— ASSIGNMENT —
Write out exactly the lines of the entries below from the one holding "camera: 25 degrees left, 0 degrees up" to the one holding "green bowling pin [201,148,238,216]", inclusive, and leave out all other lines.

— DATASET ENTRIES —
##########

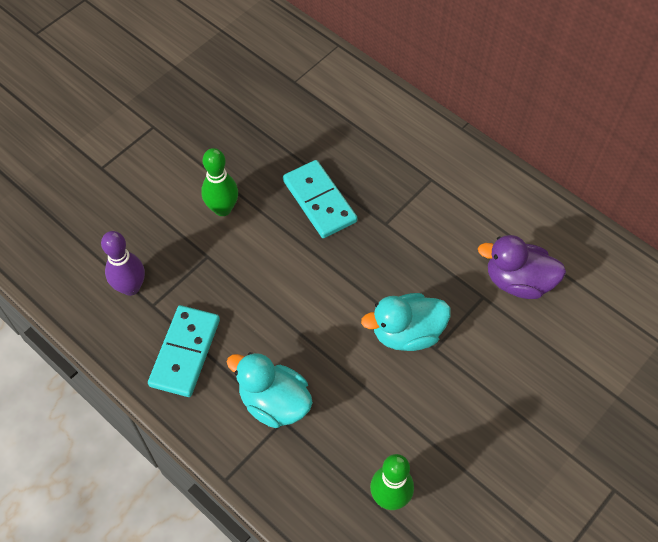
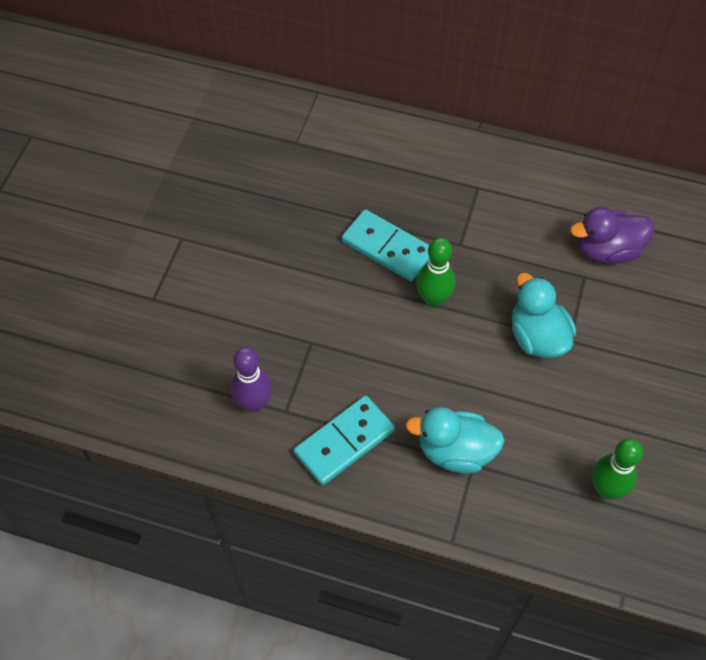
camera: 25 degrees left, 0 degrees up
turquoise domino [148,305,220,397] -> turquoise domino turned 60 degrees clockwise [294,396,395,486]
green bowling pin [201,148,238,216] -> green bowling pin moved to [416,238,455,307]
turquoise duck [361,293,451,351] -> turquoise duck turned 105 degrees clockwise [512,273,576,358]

##########

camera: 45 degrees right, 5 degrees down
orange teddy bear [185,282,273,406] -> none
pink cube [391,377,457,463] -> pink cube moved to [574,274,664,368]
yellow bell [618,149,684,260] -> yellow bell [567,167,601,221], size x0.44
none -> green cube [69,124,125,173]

##########

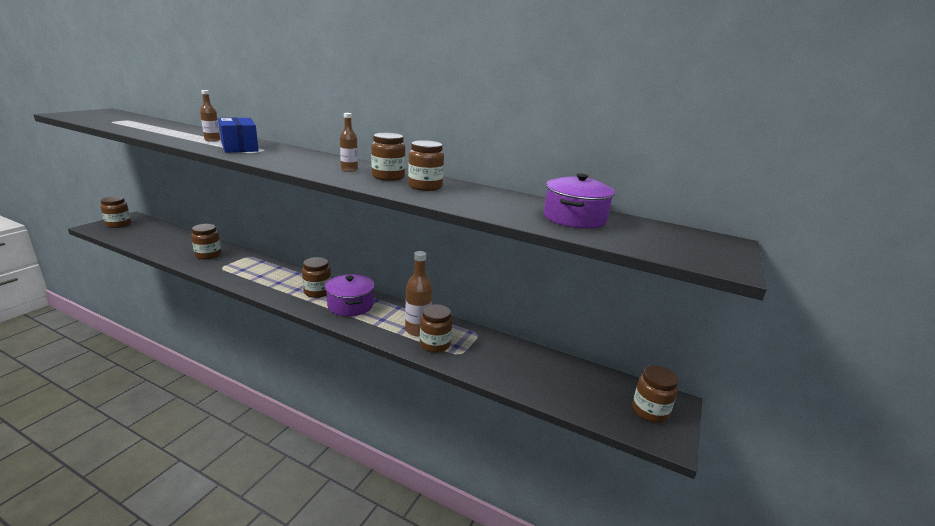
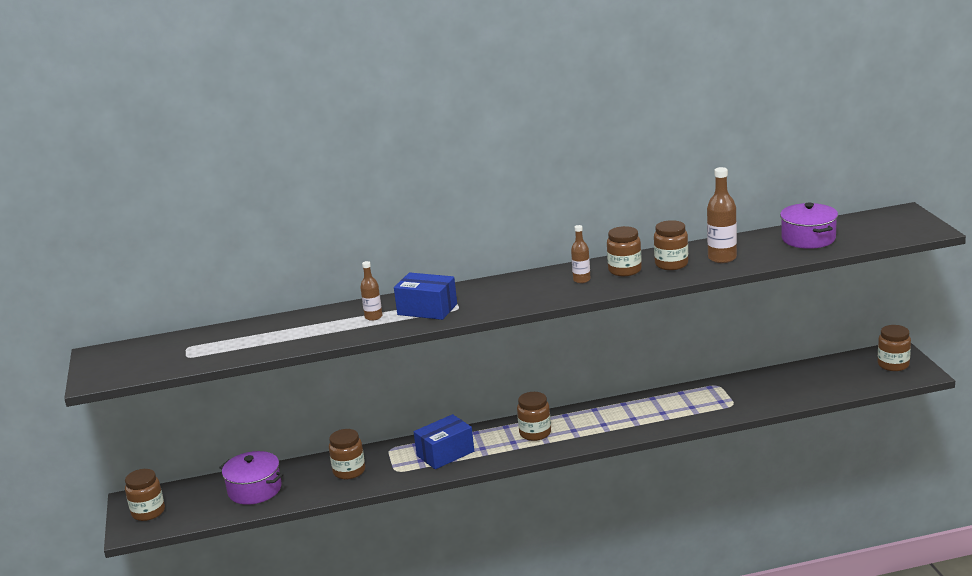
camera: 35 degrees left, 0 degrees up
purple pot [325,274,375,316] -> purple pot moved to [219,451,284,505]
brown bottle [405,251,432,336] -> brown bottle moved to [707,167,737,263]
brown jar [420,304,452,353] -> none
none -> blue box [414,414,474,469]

##########

— EXERCISE RESPONSE —
camera: 25 degrees left, 0 degrees up
turquoise domino [148,305,220,397] -> turquoise domino turned 60 degrees clockwise [294,396,395,486]
green bowling pin [201,148,238,216] -> green bowling pin moved to [416,238,455,307]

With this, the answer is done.